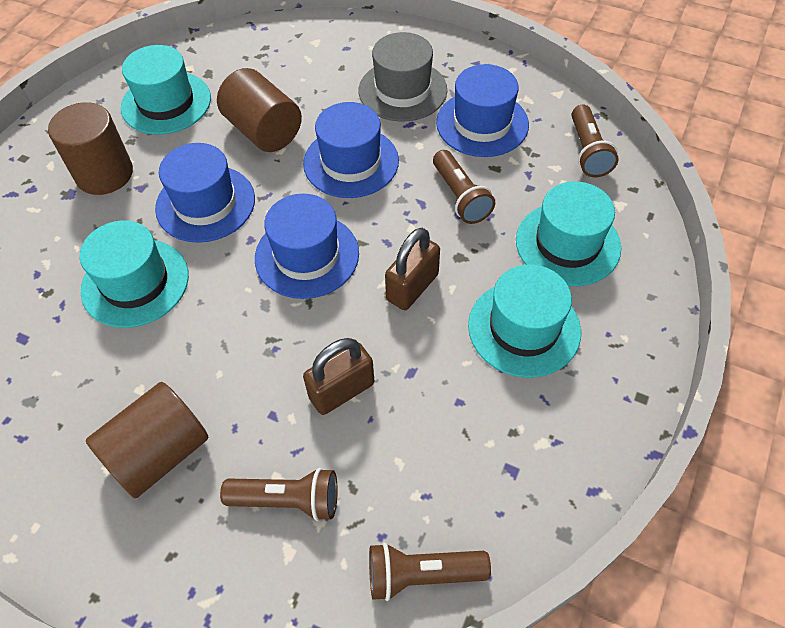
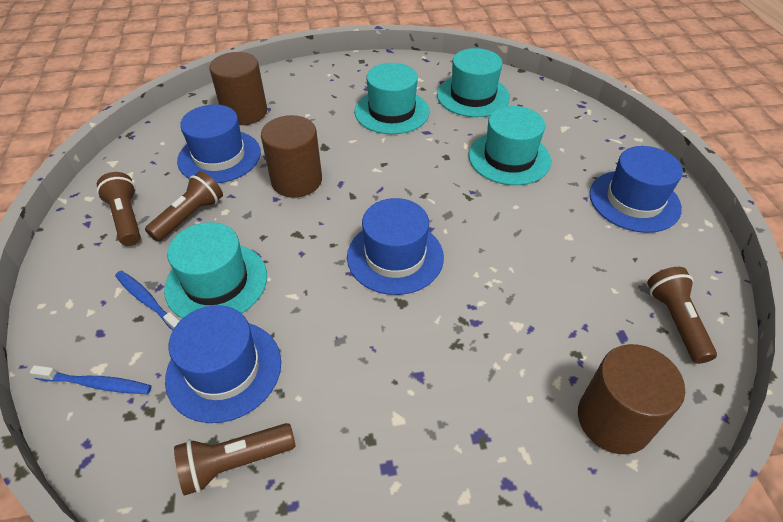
blue toothbrush: none = 0 -> [29,365,152,394] [115,271,180,330] = 2
brown padlock: [303,338,374,415] [385,228,440,310] = 2 -> none = 0
grey hat: [359,32,447,122] = 1 -> none = 0

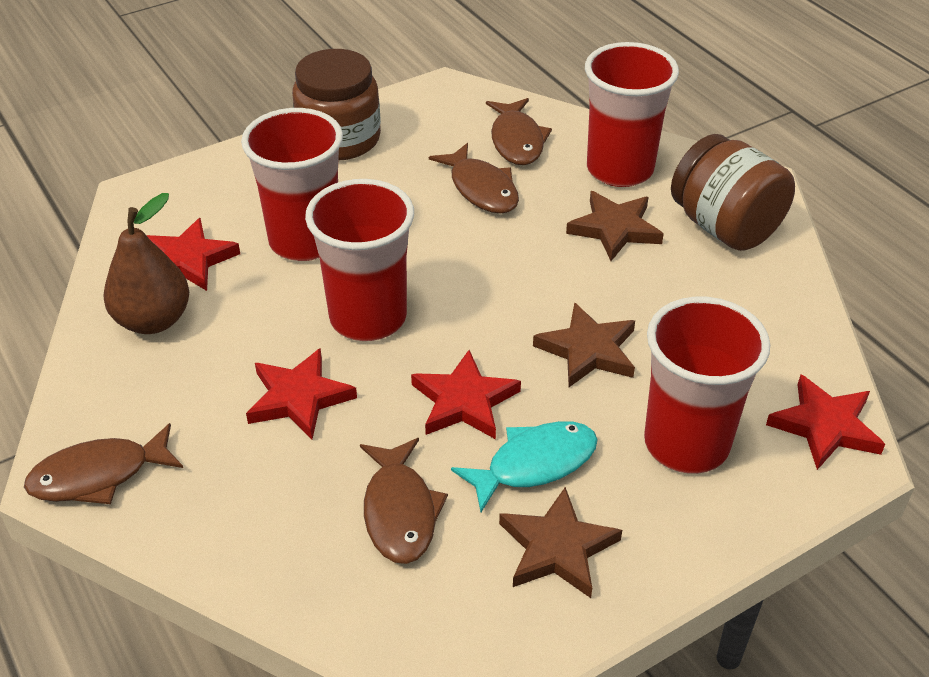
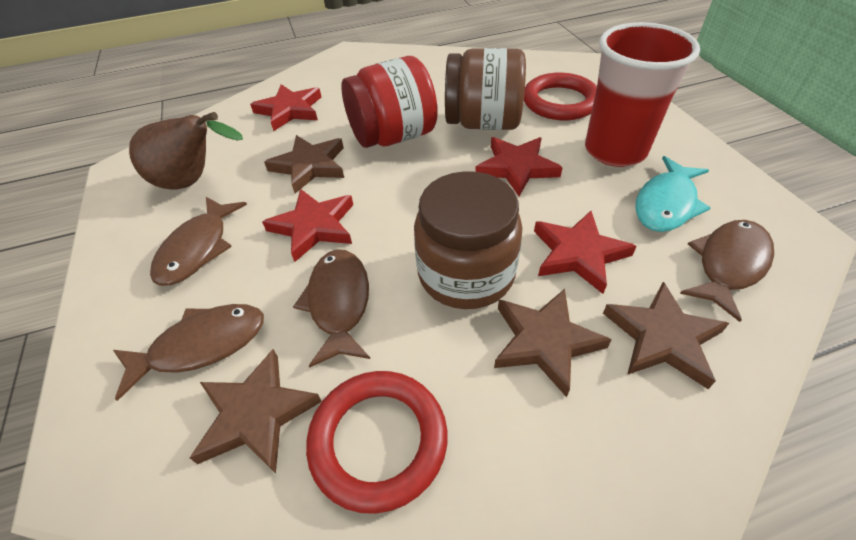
brown star: [499,487,622,598] [533,302,635,387] [566,191,664,261] = 3 -> [190,349,322,474] [264,135,344,193] [494,289,612,397] [603,282,729,389] = 4
red cup: [241,108,343,261] [305,179,414,341] [585,42,679,187] [644,296,770,474] = 4 -> [585,22,700,167] = 1
red jar: none = 0 -> [341,56,438,148] = 1
red ring: none = 0 -> [306,371,448,514] [524,73,597,120] = 2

▶ [WHAT IS BEING ASKED]: Work out how many lines in the material contain the string "none", then write that number and nothing more.

▶ [TASK RESULT]: 5